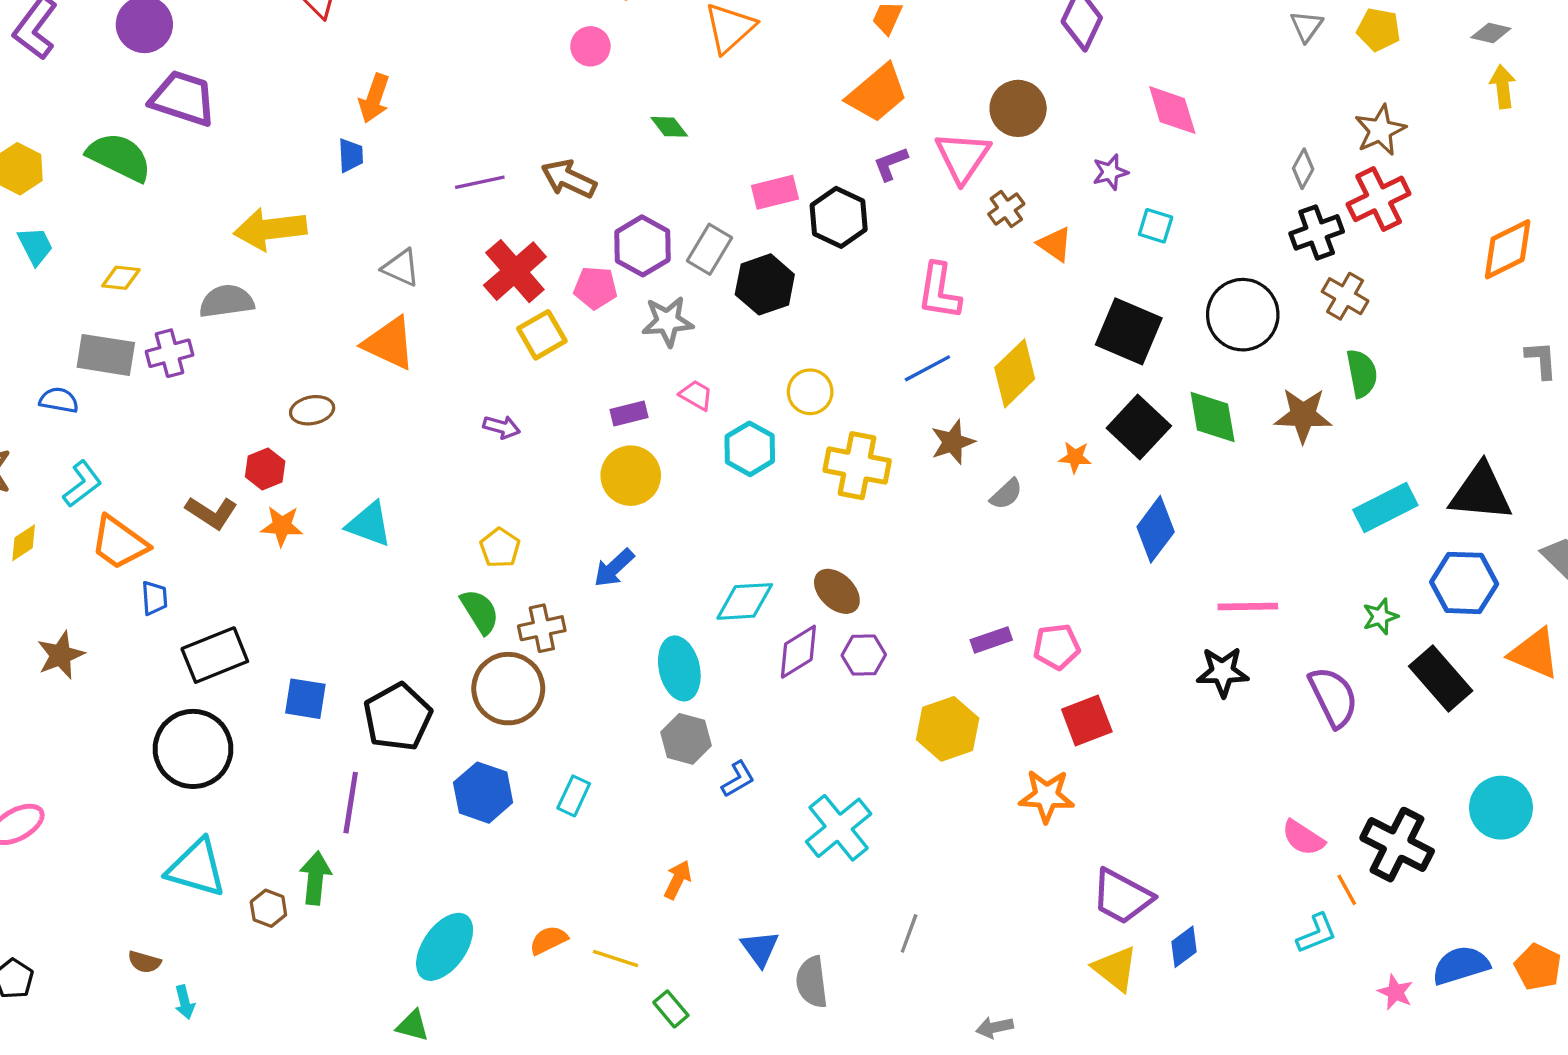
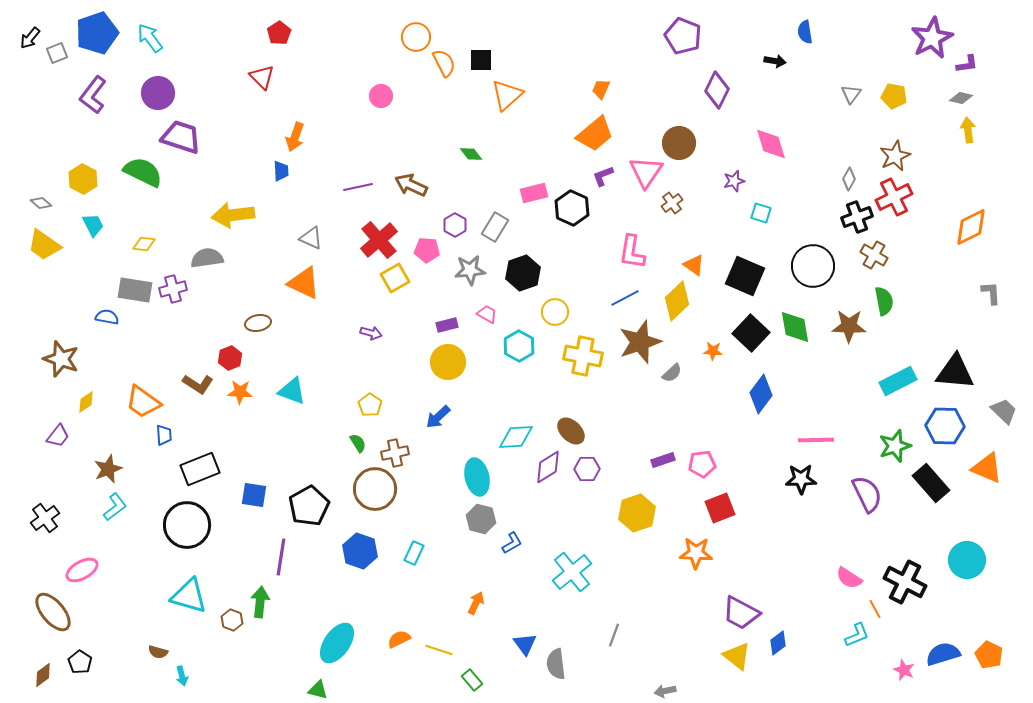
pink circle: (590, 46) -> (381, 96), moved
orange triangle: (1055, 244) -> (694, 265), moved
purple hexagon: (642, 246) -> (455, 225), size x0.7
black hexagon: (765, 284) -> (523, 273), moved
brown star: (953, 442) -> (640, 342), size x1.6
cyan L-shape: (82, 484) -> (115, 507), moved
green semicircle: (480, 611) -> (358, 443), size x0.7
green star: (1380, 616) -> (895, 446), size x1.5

==*==

**PROBLEM STATEMENT**
Go through the entries above and print each one exactly, minus the pictures.

**TASK ANSWER**
pink circle: (590, 46) -> (381, 96), moved
orange triangle: (1055, 244) -> (694, 265), moved
purple hexagon: (642, 246) -> (455, 225), size x0.7
black hexagon: (765, 284) -> (523, 273), moved
brown star: (953, 442) -> (640, 342), size x1.6
cyan L-shape: (82, 484) -> (115, 507), moved
green semicircle: (480, 611) -> (358, 443), size x0.7
green star: (1380, 616) -> (895, 446), size x1.5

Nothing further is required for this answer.